_WHAT NEEDS TO BE DONE_
Please keep pictures out of the copy, and print exactly the lines from the one containing "green plane: 7 -> 6" through the end of the records.
:: STUDY MATERIAL
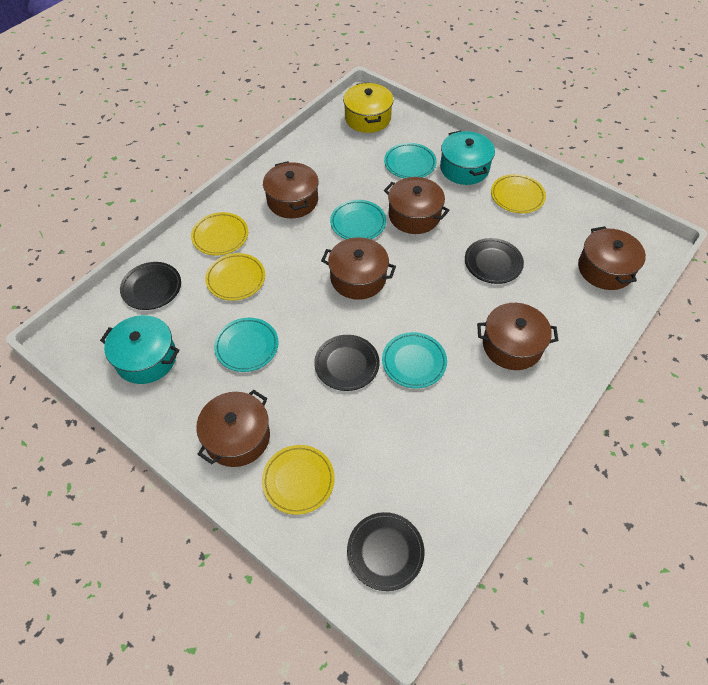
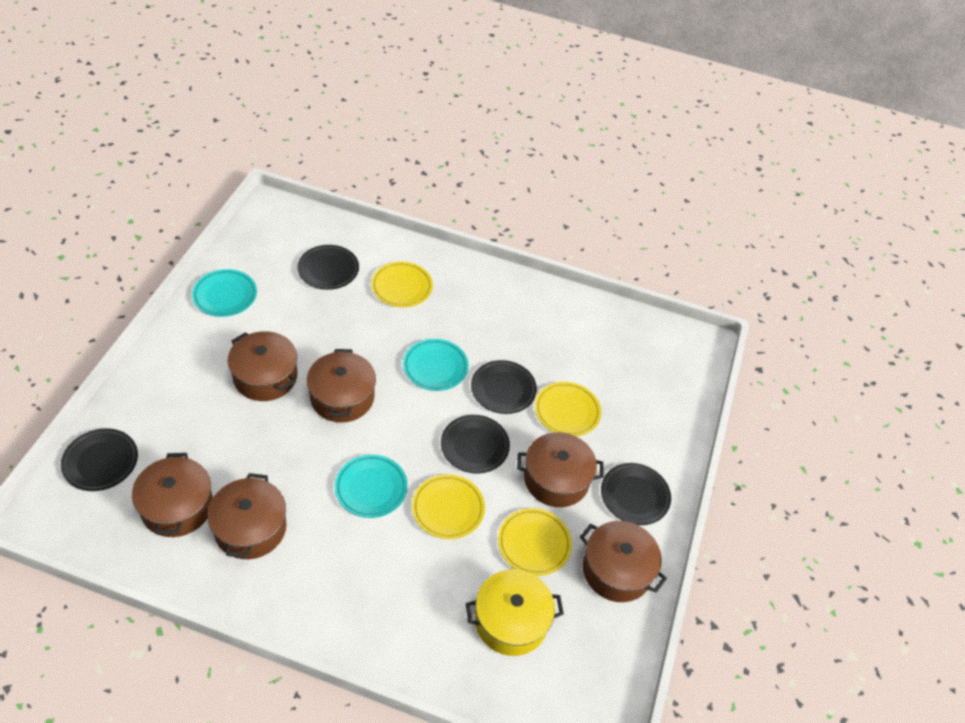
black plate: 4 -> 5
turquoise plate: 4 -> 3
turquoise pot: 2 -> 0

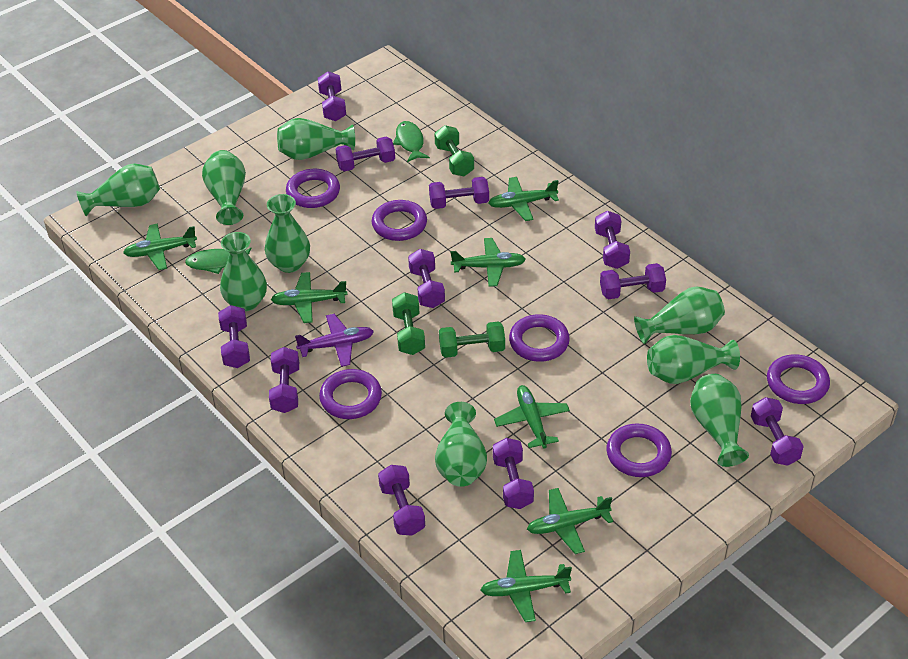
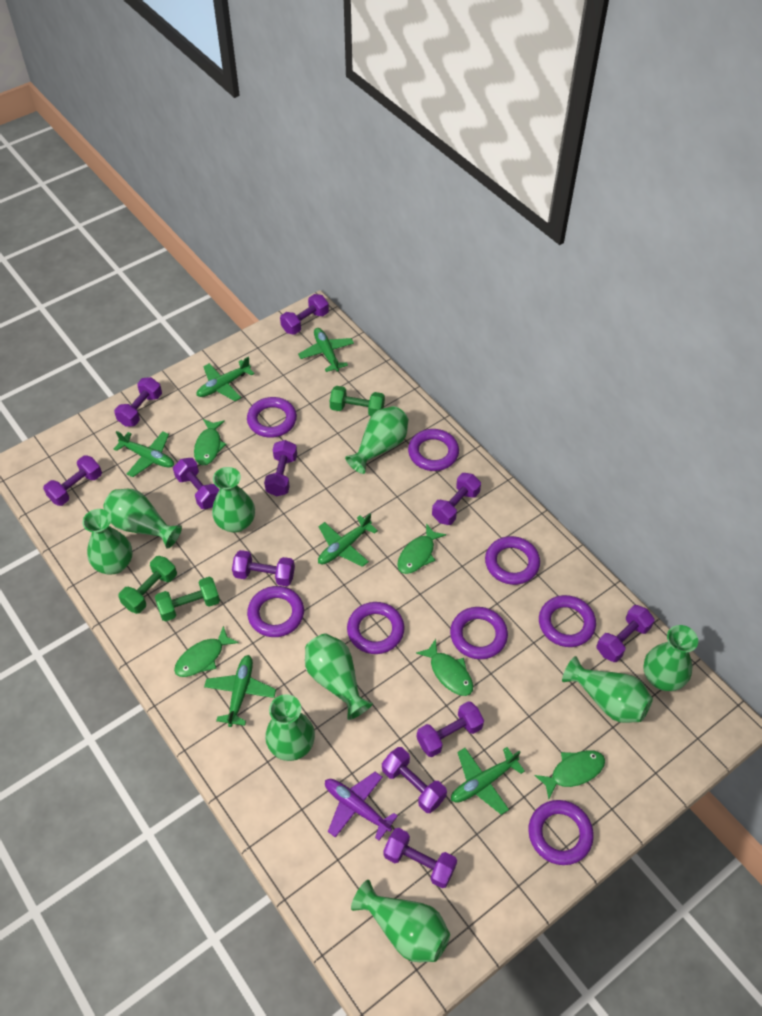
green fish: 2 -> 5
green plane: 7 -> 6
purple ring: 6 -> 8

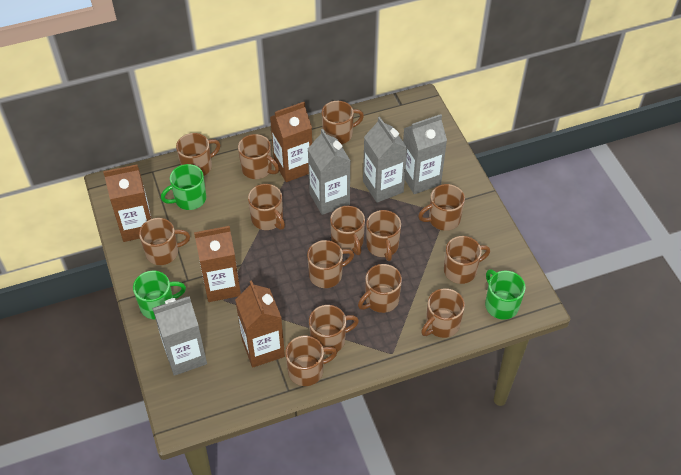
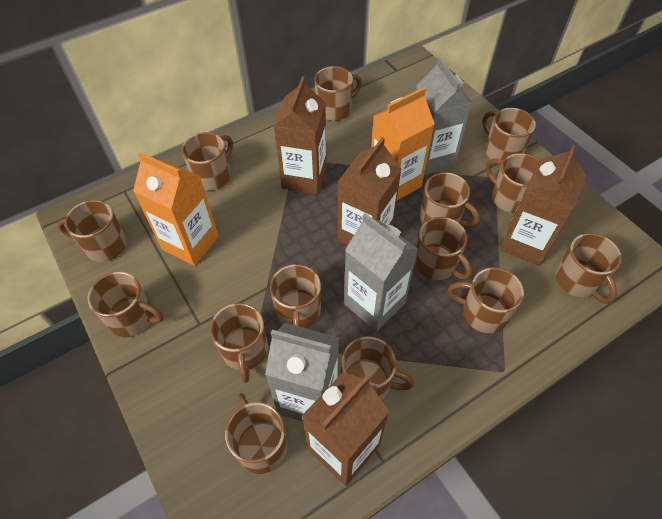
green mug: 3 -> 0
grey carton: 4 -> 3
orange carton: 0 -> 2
::::
_EXERCISE RESPONSE_
green plane: 7 -> 6
purple ring: 6 -> 8

green mug: 3 -> 0
grey carton: 4 -> 3
orange carton: 0 -> 2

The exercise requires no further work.